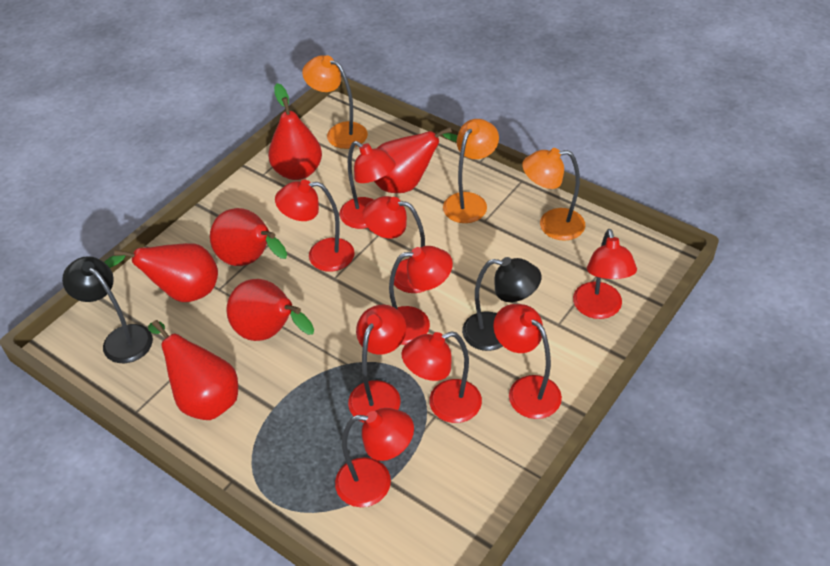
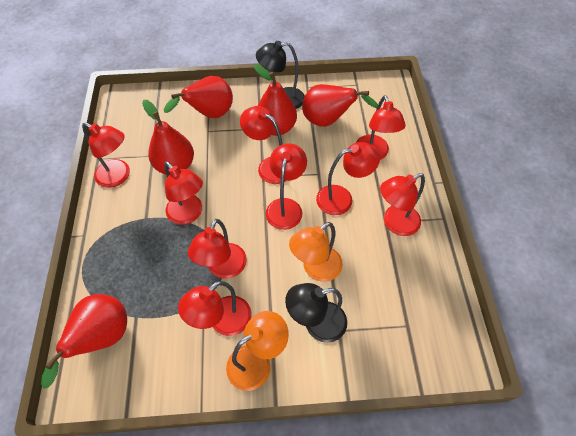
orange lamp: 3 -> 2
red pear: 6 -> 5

-- -- --

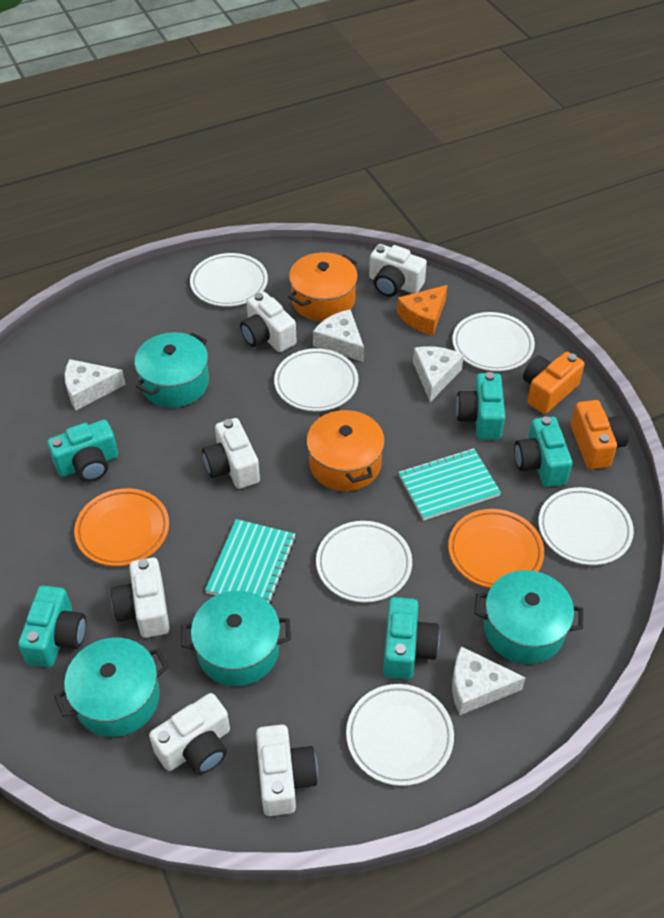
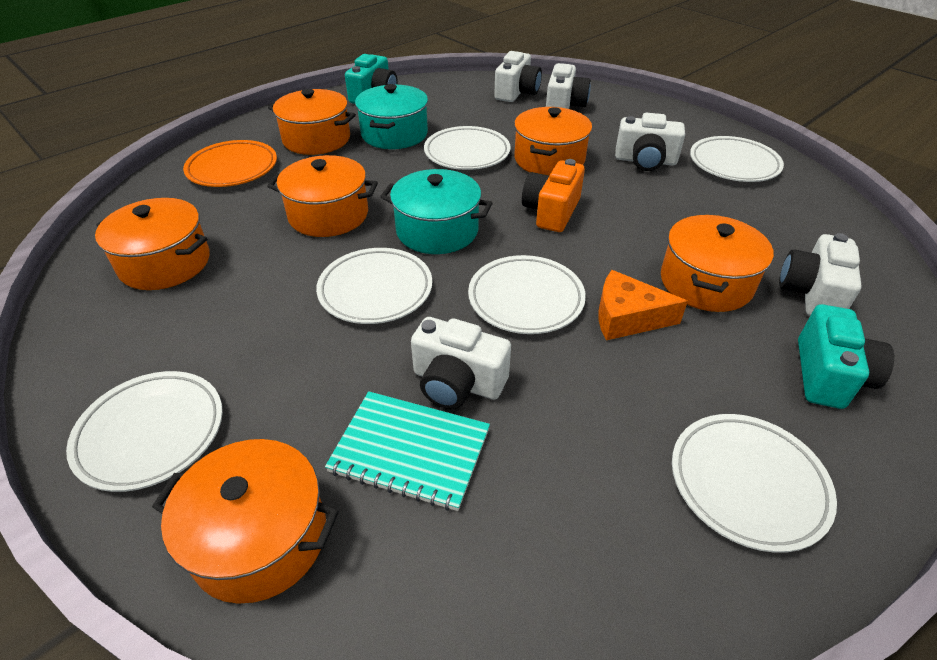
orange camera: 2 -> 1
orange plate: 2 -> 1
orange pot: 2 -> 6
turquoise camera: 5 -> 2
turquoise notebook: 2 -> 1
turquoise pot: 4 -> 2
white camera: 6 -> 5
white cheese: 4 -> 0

-- -- --

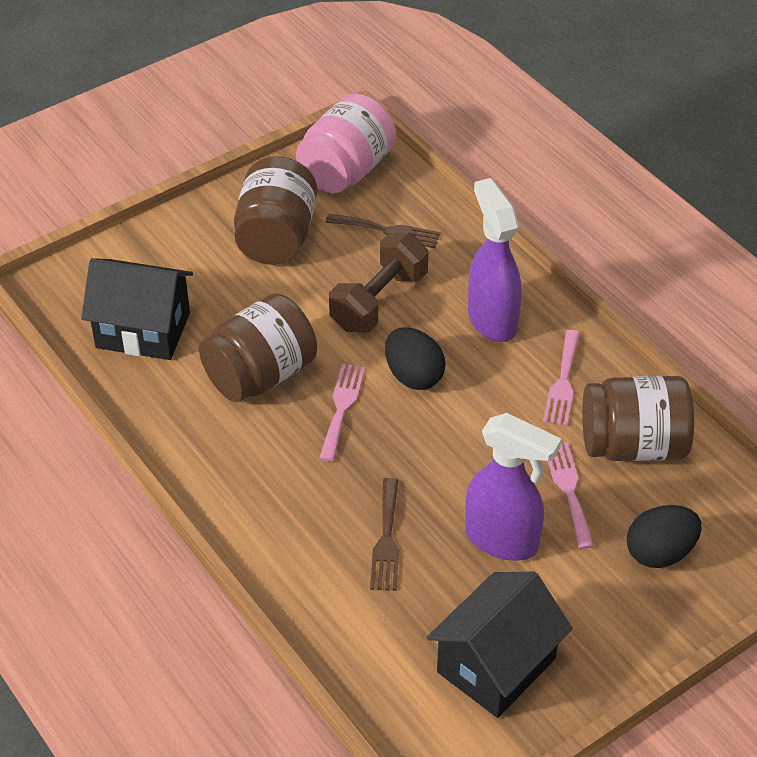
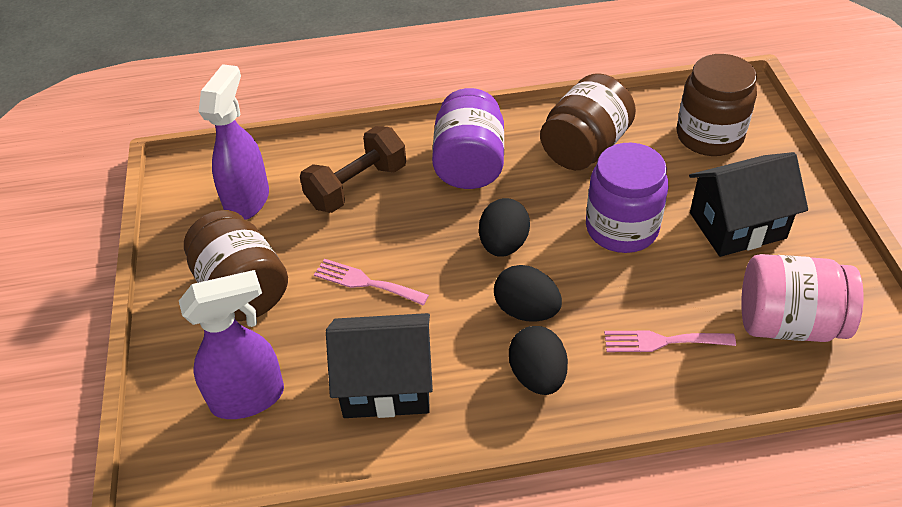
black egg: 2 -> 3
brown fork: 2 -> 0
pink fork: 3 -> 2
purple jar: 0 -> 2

-- -- --

## PROBLEM DETAILS
Among the records above, extract exactly the lines from the line with "turquoise notebook: 2 -> 1" to the line with "white cheese: 4 -> 0", both lines included, and leave out the rest.

## SOLUTION TO THIS PROBLEM
turquoise notebook: 2 -> 1
turquoise pot: 4 -> 2
white camera: 6 -> 5
white cheese: 4 -> 0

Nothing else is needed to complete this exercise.